• Problem to solve: Produce a verbatim copy of the following records, leaving out all pictures.

┄┄┄┄┄┄

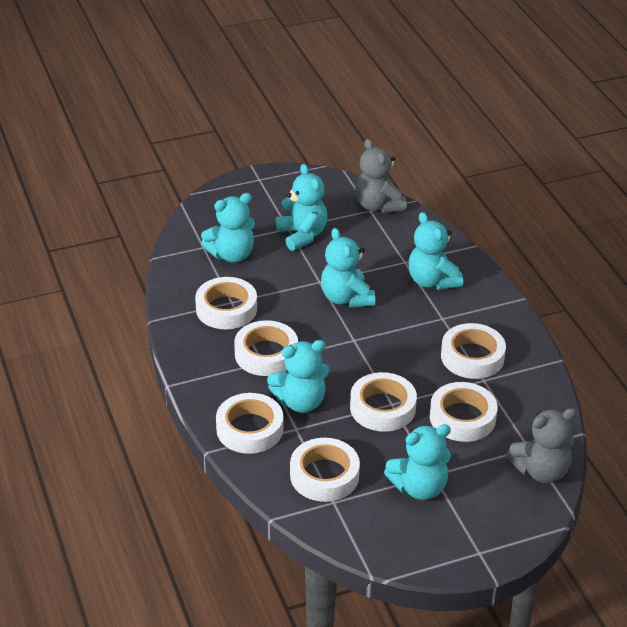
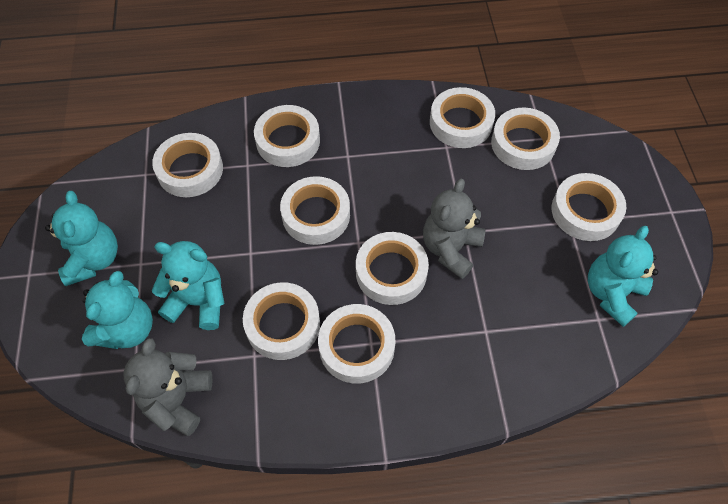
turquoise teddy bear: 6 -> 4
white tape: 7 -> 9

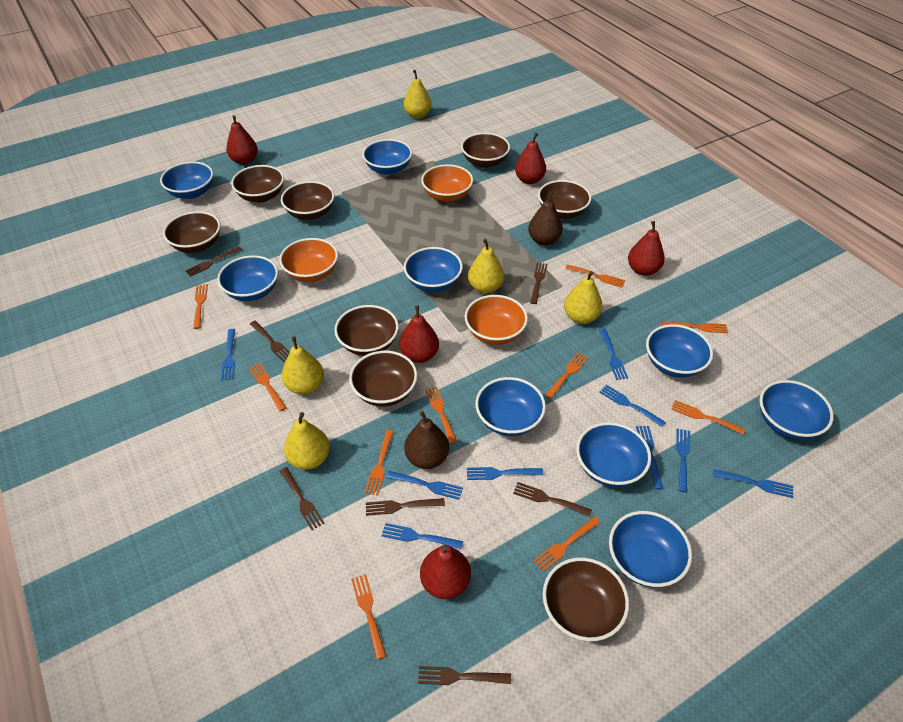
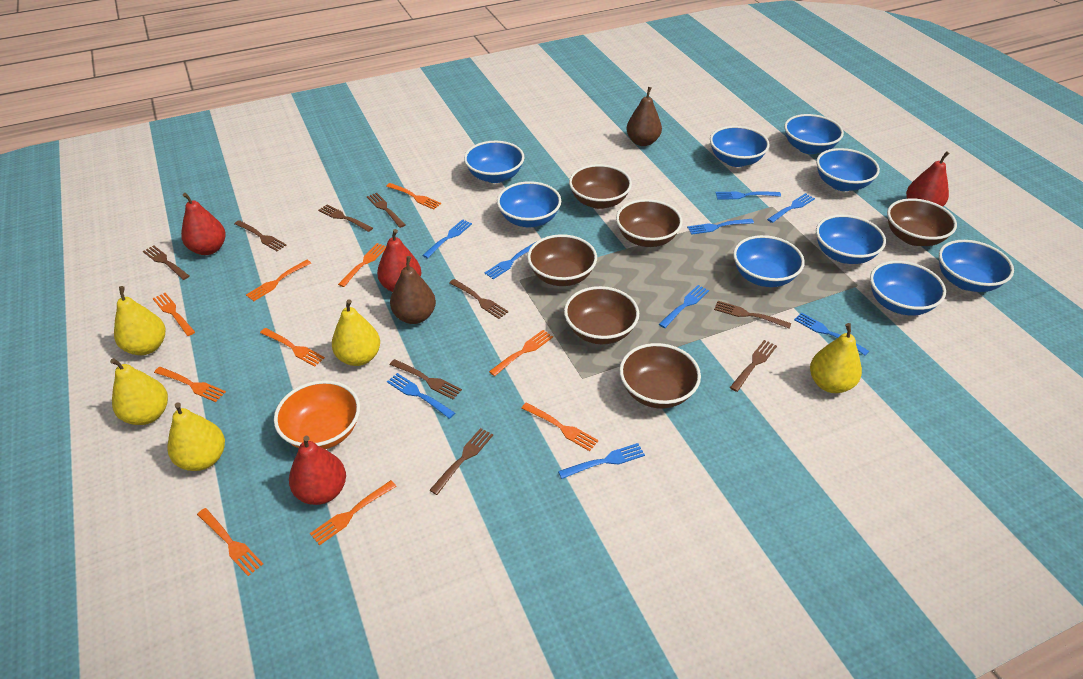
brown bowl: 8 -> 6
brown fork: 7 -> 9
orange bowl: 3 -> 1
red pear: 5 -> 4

┄┄┄┄┄┄

• Answer to the problem:
turquoise teddy bear: 6 -> 4
white tape: 7 -> 9

brown bowl: 8 -> 6
brown fork: 7 -> 9
orange bowl: 3 -> 1
red pear: 5 -> 4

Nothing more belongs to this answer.